● EXERCISE
Exact copy, no pictures: reproduce every record below as it stands.

● SUPPLIED RECORDS
___

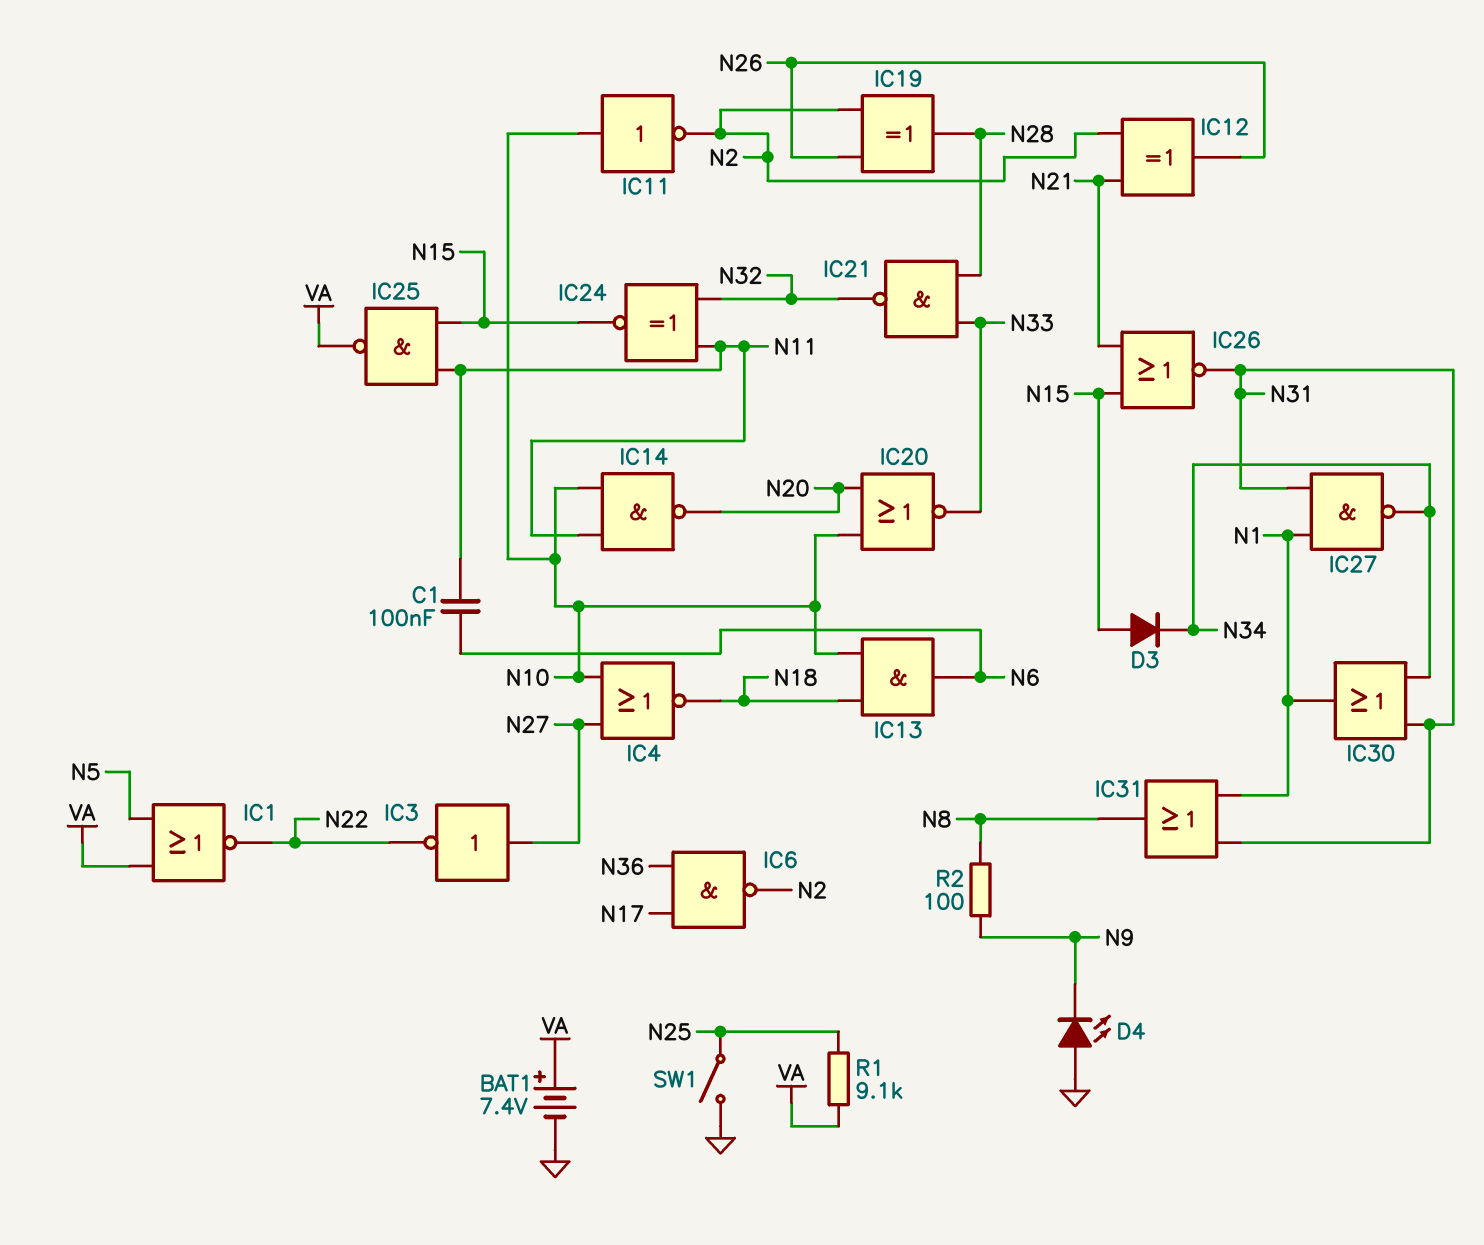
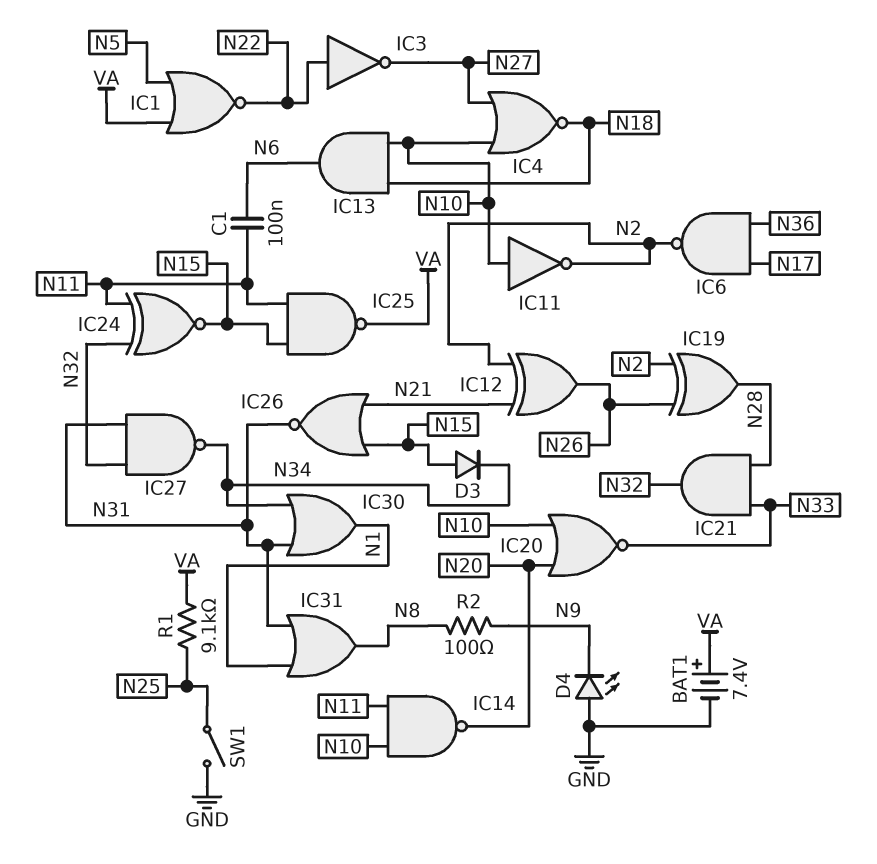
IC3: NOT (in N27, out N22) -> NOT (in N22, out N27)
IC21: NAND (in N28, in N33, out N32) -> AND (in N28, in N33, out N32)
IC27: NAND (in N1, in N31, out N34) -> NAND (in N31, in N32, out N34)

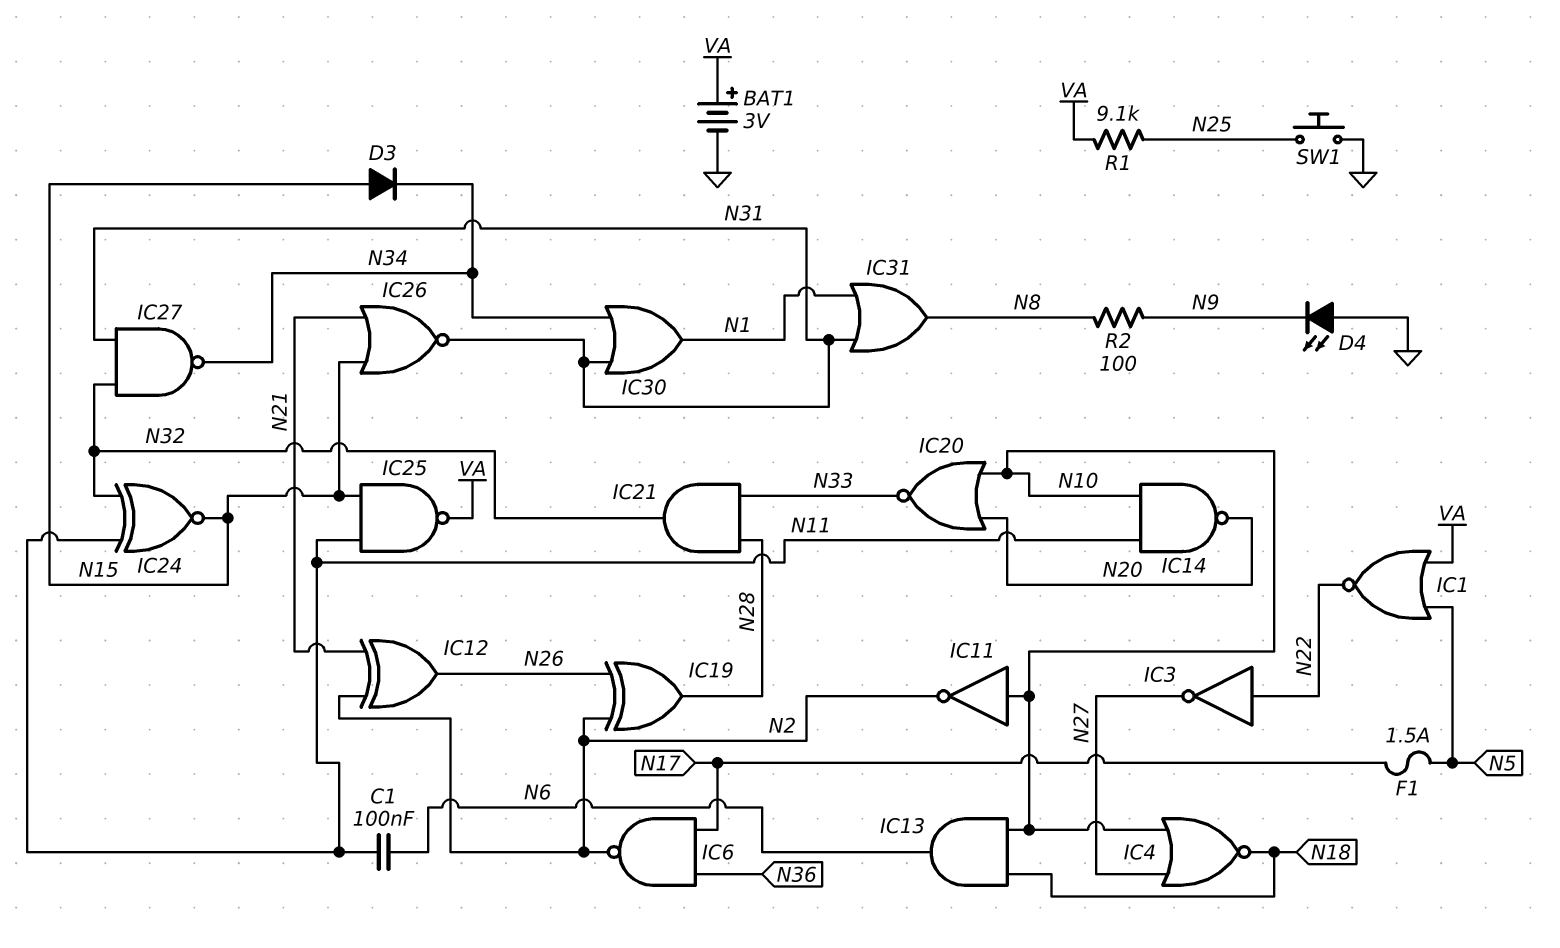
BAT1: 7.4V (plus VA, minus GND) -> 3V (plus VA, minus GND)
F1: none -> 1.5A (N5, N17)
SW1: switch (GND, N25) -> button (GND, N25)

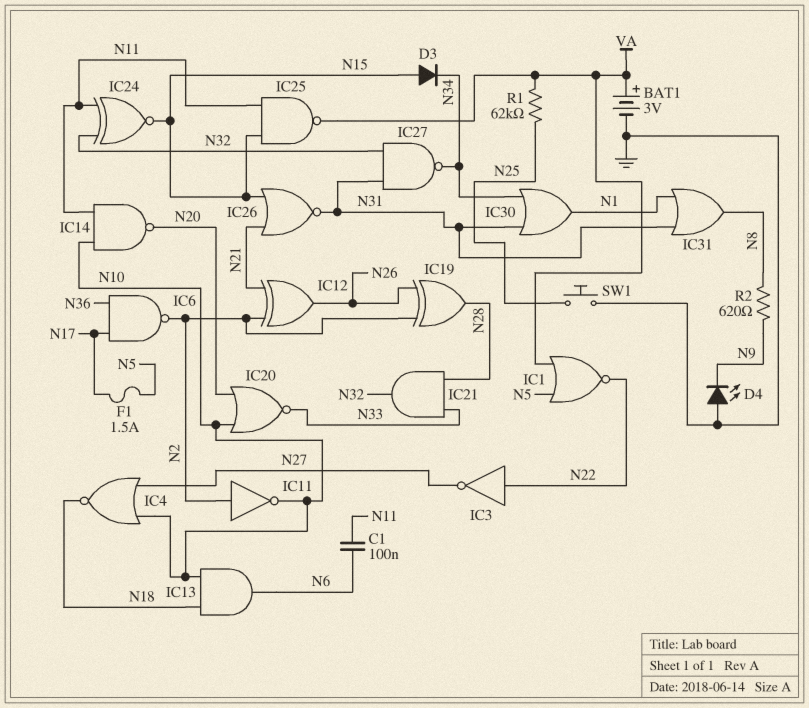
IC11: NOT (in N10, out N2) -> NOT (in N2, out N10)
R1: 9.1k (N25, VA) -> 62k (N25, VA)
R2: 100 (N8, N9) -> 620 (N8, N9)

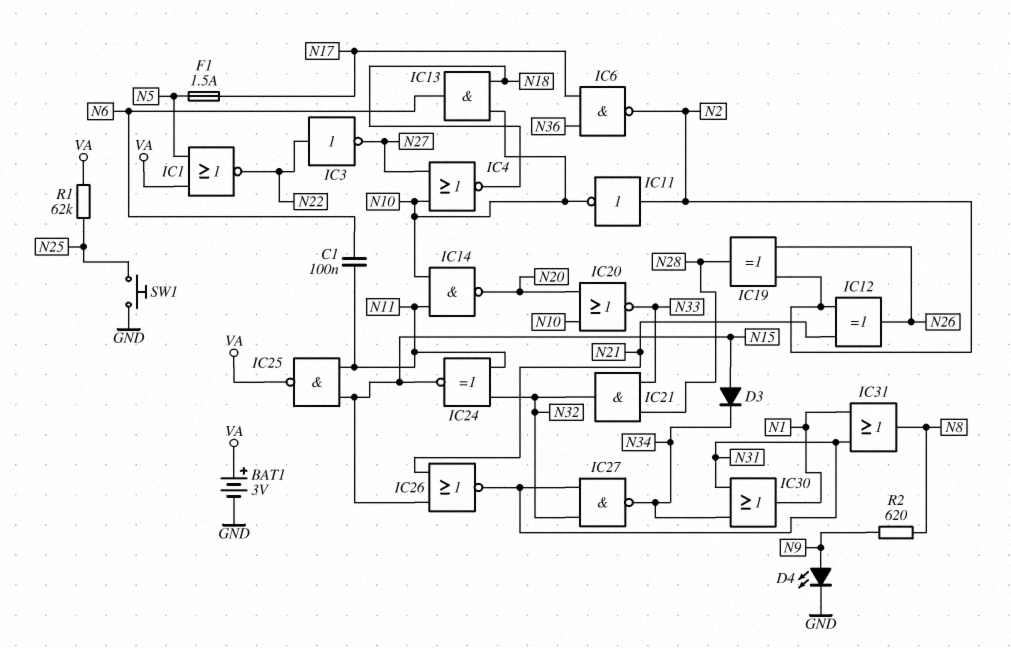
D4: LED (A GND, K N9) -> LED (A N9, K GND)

___

● TASK RESULT
IC3: NOT (in N27, out N22) -> NOT (in N22, out N27)
IC21: NAND (in N28, in N33, out N32) -> AND (in N28, in N33, out N32)
IC27: NAND (in N1, in N31, out N34) -> NAND (in N31, in N32, out N34)

BAT1: 7.4V (plus VA, minus GND) -> 3V (plus VA, minus GND)
F1: none -> 1.5A (N5, N17)
SW1: switch (GND, N25) -> button (GND, N25)

IC11: NOT (in N10, out N2) -> NOT (in N2, out N10)
R1: 9.1k (N25, VA) -> 62k (N25, VA)
R2: 100 (N8, N9) -> 620 (N8, N9)

D4: LED (A GND, K N9) -> LED (A N9, K GND)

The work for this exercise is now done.